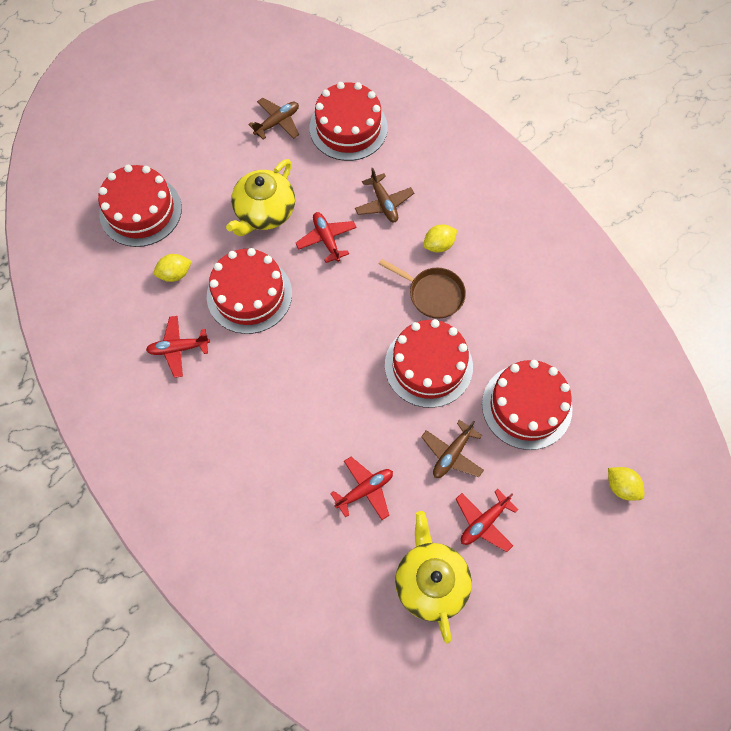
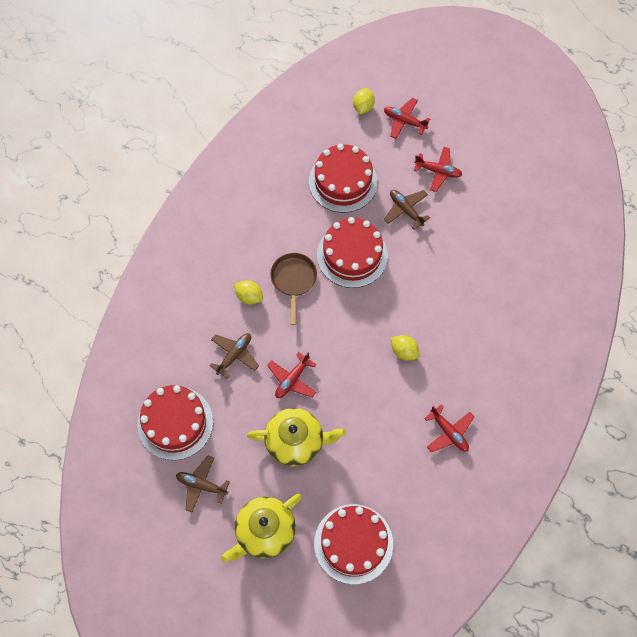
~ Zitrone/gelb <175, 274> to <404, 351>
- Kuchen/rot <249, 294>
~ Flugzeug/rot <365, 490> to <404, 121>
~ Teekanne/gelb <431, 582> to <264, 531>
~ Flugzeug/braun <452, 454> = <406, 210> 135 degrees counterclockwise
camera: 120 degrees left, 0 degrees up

→ **Goal of the exercise**
All of the records should be output exactly as they stand, with pictures omitted.

→ **Exercise response**
~ Zitrone/gelb <175, 274> to <404, 351>
- Kuchen/rot <249, 294>
~ Flugzeug/rot <365, 490> to <404, 121>
~ Teekanne/gelb <431, 582> to <264, 531>
~ Flugzeug/braun <452, 454> = <406, 210> 135 degrees counterclockwise
camera: 120 degrees left, 0 degrees up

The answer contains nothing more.